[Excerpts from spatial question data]

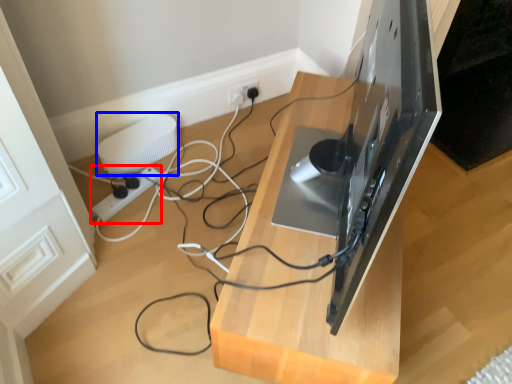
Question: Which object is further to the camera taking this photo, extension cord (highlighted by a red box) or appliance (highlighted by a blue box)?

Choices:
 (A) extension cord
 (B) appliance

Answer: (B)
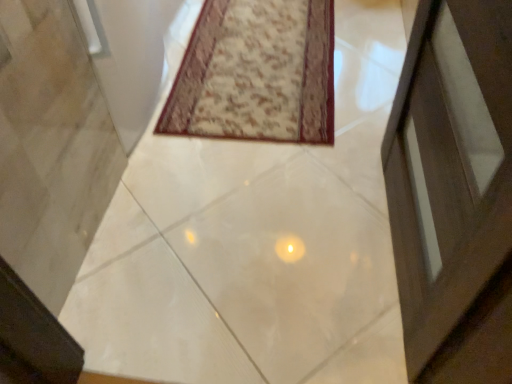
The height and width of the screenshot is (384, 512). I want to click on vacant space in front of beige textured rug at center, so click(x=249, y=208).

### AIM OF THE EXERCISE
Copy the lines of the records from the one containing "Answer: (B)" through the end of the records, omitting the pictures.

### RESULT OF THIS TASK
Answer: (B)
The height and width of the screenshot is (384, 512). I want to click on vacant space in front of beige textured rug at center, so click(x=249, y=208).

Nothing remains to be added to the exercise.